What the exercise asks:
Could you return each of the lines below verbatim, from first to last?

Record excerpts:
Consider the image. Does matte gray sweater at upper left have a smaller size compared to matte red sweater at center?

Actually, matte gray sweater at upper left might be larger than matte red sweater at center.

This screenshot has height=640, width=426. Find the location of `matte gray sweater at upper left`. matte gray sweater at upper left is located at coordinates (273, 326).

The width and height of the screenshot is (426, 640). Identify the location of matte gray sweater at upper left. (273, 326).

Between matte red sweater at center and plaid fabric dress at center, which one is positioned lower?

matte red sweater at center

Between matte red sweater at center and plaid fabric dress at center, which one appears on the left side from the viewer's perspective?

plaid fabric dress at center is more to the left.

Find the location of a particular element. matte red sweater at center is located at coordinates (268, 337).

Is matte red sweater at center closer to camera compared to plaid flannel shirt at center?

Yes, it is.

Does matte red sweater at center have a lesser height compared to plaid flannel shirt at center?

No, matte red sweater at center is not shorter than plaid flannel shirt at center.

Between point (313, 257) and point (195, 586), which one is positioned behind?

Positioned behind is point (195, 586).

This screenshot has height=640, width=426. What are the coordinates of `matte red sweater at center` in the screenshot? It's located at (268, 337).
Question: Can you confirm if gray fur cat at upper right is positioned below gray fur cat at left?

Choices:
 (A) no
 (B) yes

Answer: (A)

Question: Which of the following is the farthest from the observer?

Finished answer:
Consider the image. Does matte gray sweater at upper left have a smaller size compared to matte red sweater at center?

Actually, matte gray sweater at upper left might be larger than matte red sweater at center.

This screenshot has height=640, width=426. Find the location of `matte gray sweater at upper left`. matte gray sweater at upper left is located at coordinates (273, 326).

The width and height of the screenshot is (426, 640). Identify the location of matte gray sweater at upper left. (273, 326).

Between matte red sweater at center and plaid fabric dress at center, which one is positioned lower?

matte red sweater at center

Between matte red sweater at center and plaid fabric dress at center, which one appears on the left side from the viewer's perspective?

plaid fabric dress at center is more to the left.

Find the location of a particular element. matte red sweater at center is located at coordinates (268, 337).

Is matte red sweater at center closer to camera compared to plaid flannel shirt at center?

Yes, it is.

Does matte red sweater at center have a lesser height compared to plaid flannel shirt at center?

No, matte red sweater at center is not shorter than plaid flannel shirt at center.

Between point (313, 257) and point (195, 586), which one is positioned behind?

Positioned behind is point (195, 586).

This screenshot has height=640, width=426. What are the coordinates of `matte red sweater at center` in the screenshot? It's located at (268, 337).
Question: Can you confirm if gray fur cat at upper right is positioned below gray fur cat at left?

Choices:
 (A) no
 (B) yes

Answer: (A)

Question: Which of the following is the farthest from the observer?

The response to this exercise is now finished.